» The problem:
Among the lines of the data, copy those that hold "brick".

» Recorded information:
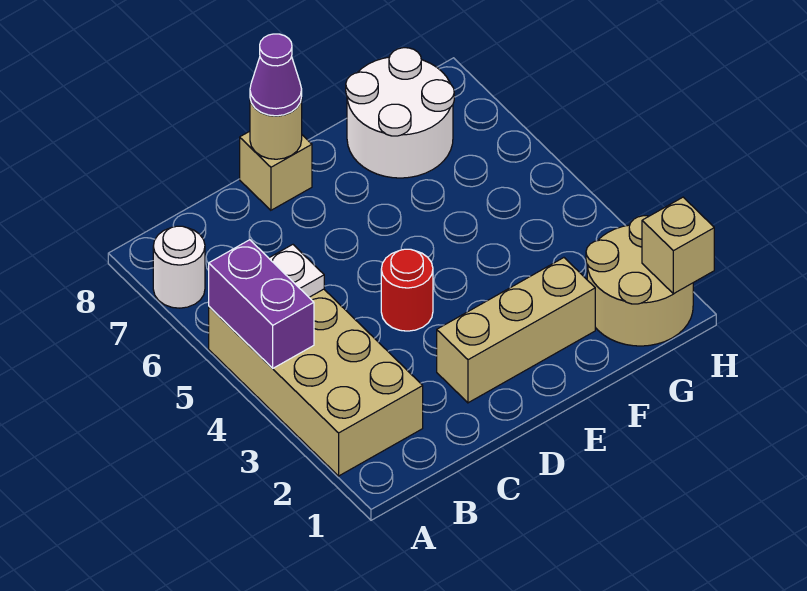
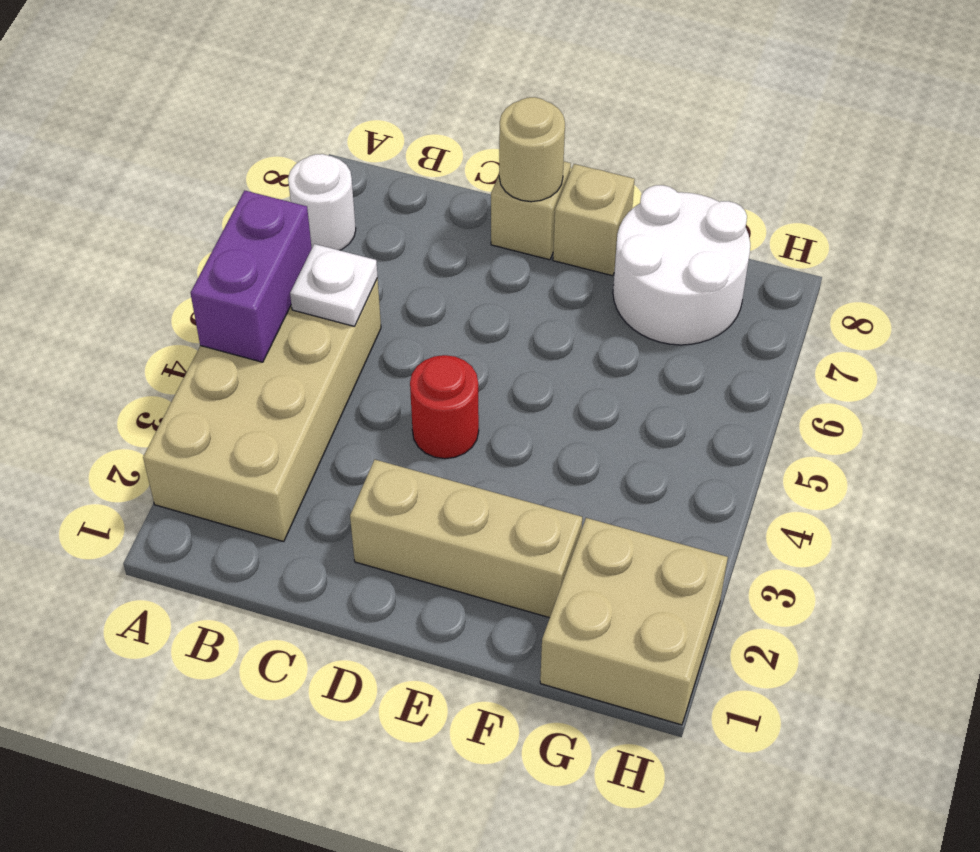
purple cone D8 level 3 -> none
tan round brick G1:H2 level 1 -> tan brick G1:H2 level 1
tan brick H1 level 2 -> tan brick E8 level 1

» Exercise solution:
tan round brick G1:H2 level 1 -> tan brick G1:H2 level 1
tan brick H1 level 2 -> tan brick E8 level 1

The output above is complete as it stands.